### Problem to solve
Pick every line with "white" from the material below.

### Collected material
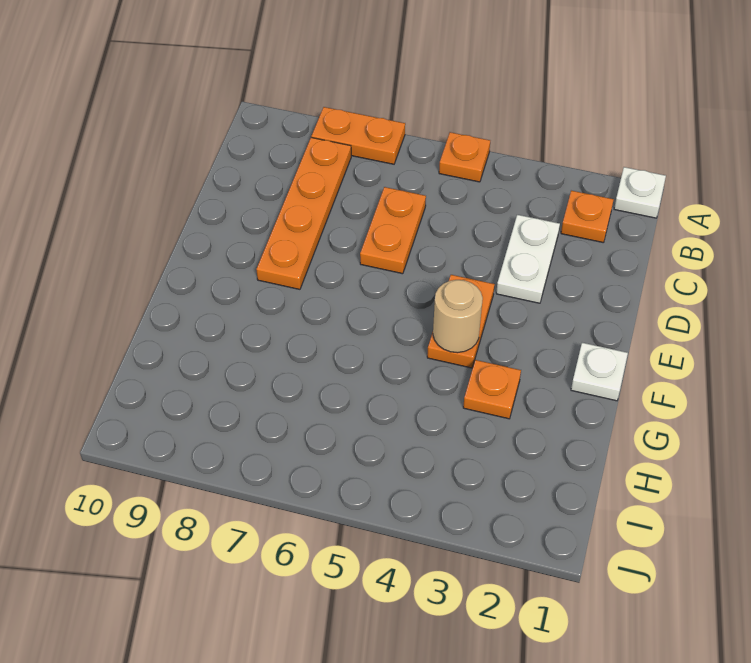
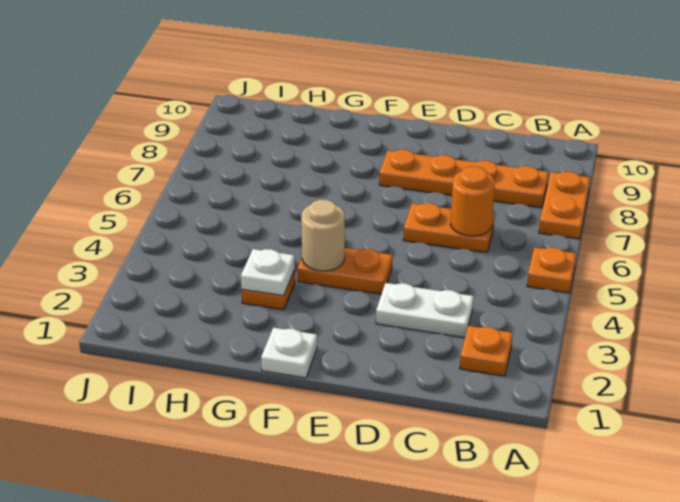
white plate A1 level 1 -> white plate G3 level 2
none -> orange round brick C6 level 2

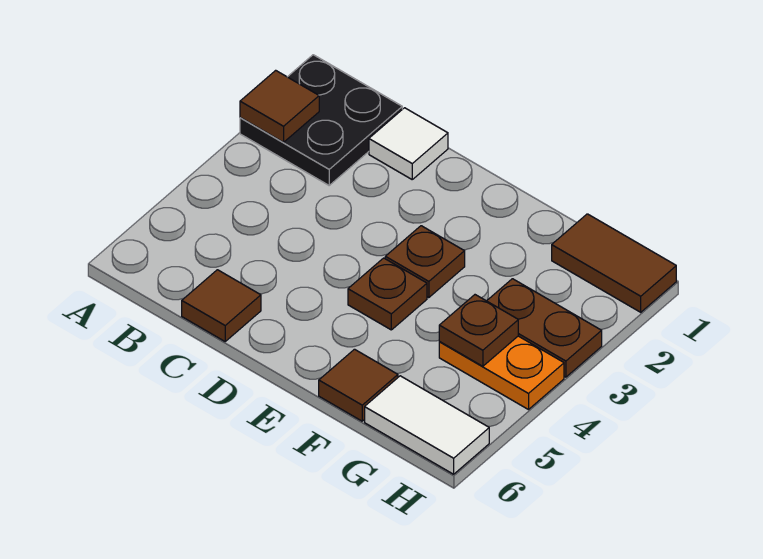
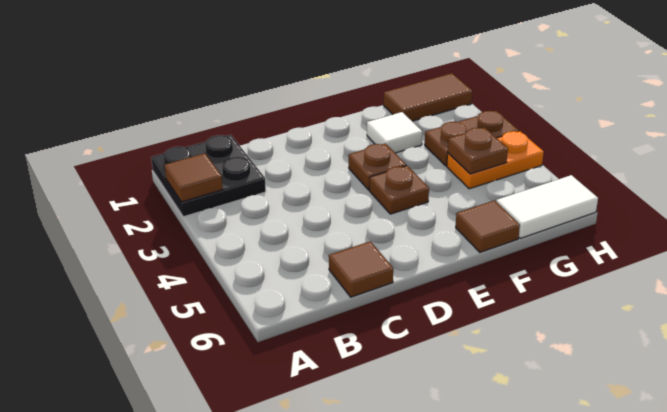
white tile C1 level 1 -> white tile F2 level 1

### Reply to the task
white plate A1 level 1 -> white plate G3 level 2
white tile C1 level 1 -> white tile F2 level 1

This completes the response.